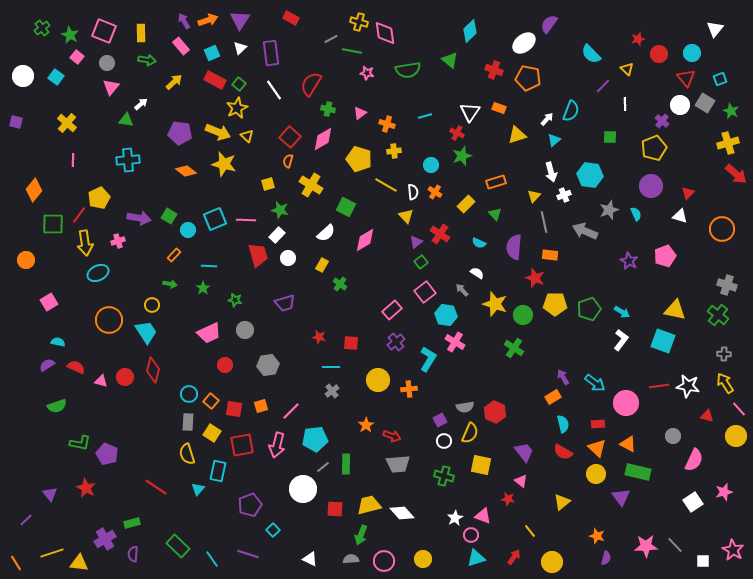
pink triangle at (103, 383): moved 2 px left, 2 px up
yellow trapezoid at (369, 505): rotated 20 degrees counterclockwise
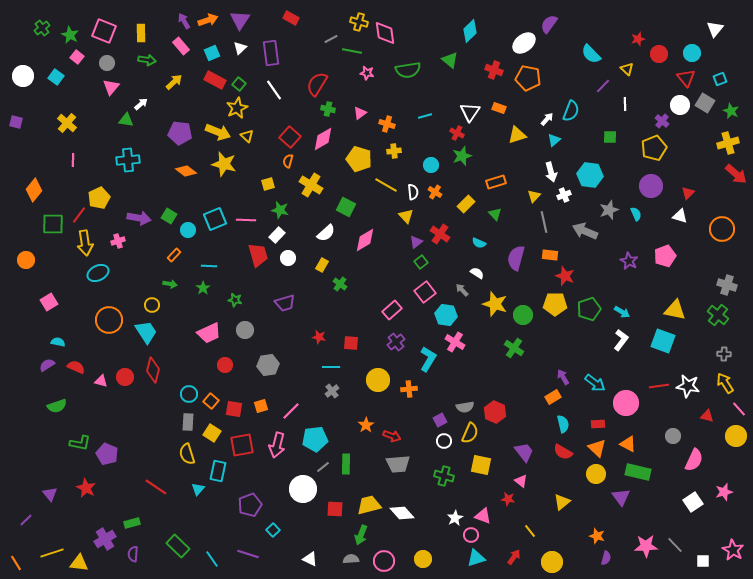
red semicircle at (311, 84): moved 6 px right
purple semicircle at (514, 247): moved 2 px right, 11 px down; rotated 10 degrees clockwise
red star at (535, 278): moved 30 px right, 2 px up
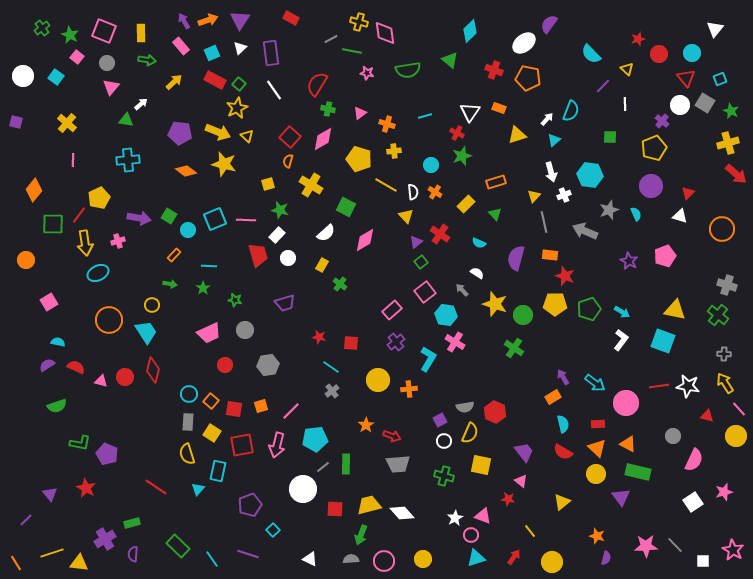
cyan line at (331, 367): rotated 36 degrees clockwise
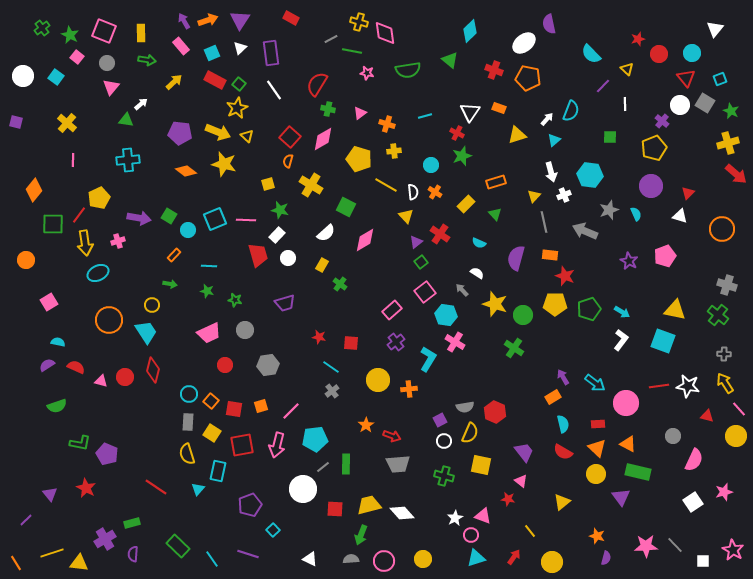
purple semicircle at (549, 24): rotated 48 degrees counterclockwise
green star at (203, 288): moved 4 px right, 3 px down; rotated 24 degrees counterclockwise
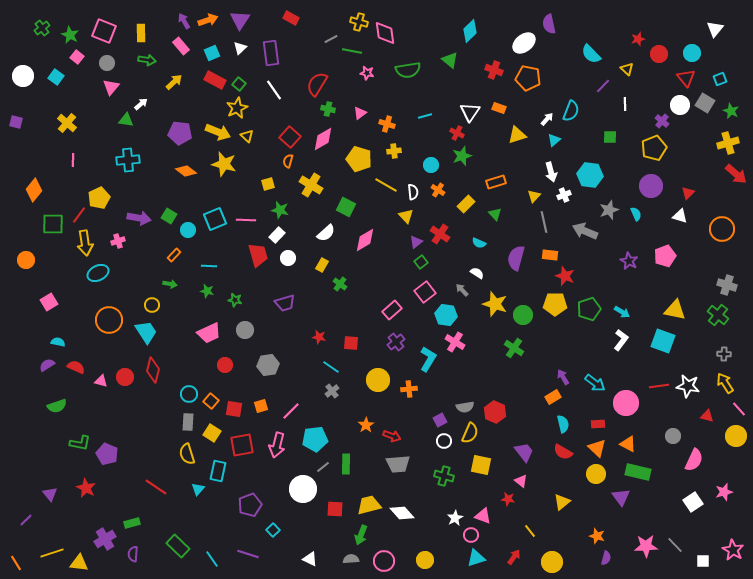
orange cross at (435, 192): moved 3 px right, 2 px up
yellow circle at (423, 559): moved 2 px right, 1 px down
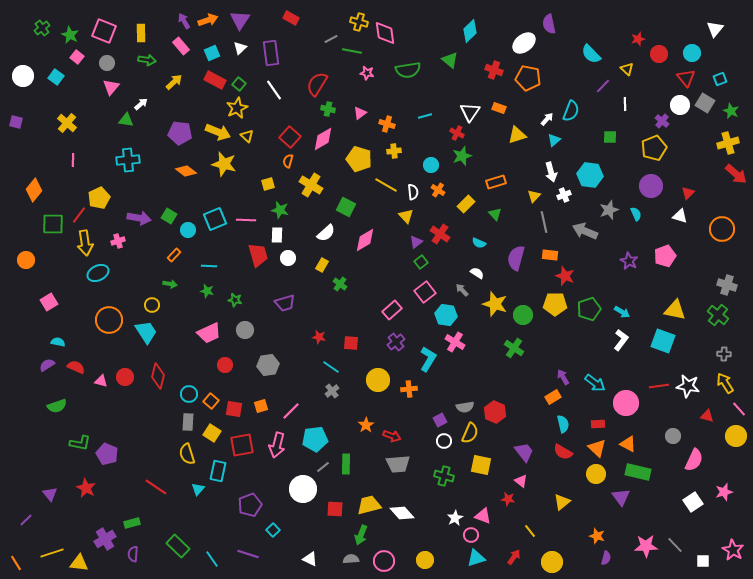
white rectangle at (277, 235): rotated 42 degrees counterclockwise
red diamond at (153, 370): moved 5 px right, 6 px down
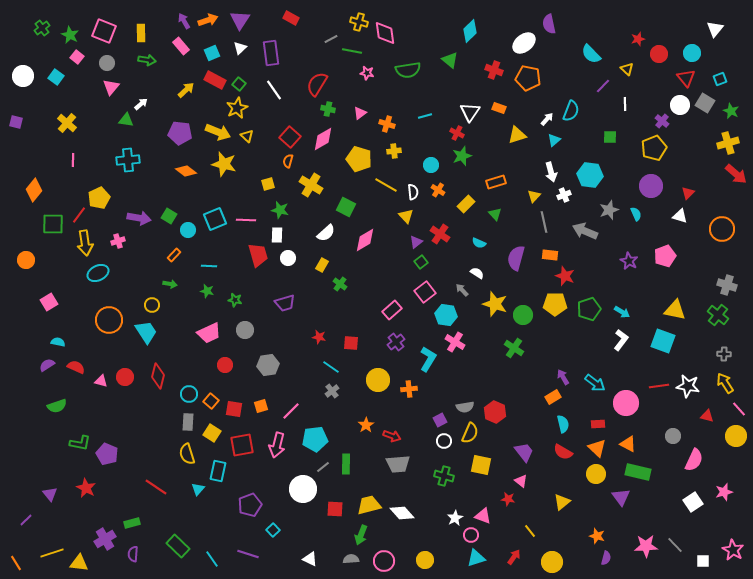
yellow arrow at (174, 82): moved 12 px right, 8 px down
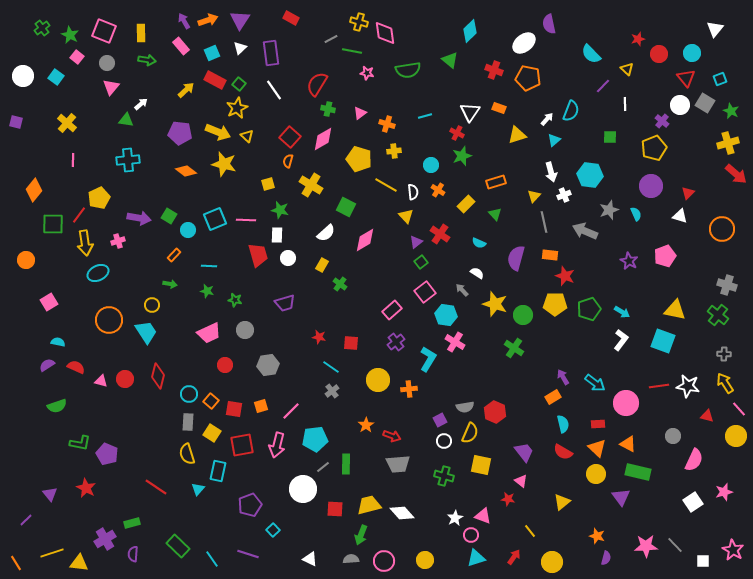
red circle at (125, 377): moved 2 px down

◇ ◇ ◇ ◇ ◇

Copy every line of these entries word for word, leaving out the picture markers.

== OUTPUT FOR THIS TASK ==
pink triangle at (103, 383): moved 2 px left, 2 px up
yellow trapezoid at (369, 505): rotated 20 degrees counterclockwise
red semicircle at (311, 84): moved 6 px right
purple semicircle at (514, 247): moved 2 px right, 11 px down; rotated 10 degrees clockwise
red star at (535, 278): moved 30 px right, 2 px up
cyan line at (331, 367): rotated 36 degrees clockwise
purple semicircle at (549, 24): rotated 48 degrees counterclockwise
green star at (203, 288): moved 4 px right, 3 px down; rotated 24 degrees counterclockwise
orange cross at (435, 192): moved 3 px right, 2 px up
yellow circle at (423, 559): moved 2 px right, 1 px down
white rectangle at (277, 235): rotated 42 degrees counterclockwise
red diamond at (153, 370): moved 5 px right, 6 px down
yellow arrow at (174, 82): moved 12 px right, 8 px down
red circle at (125, 377): moved 2 px down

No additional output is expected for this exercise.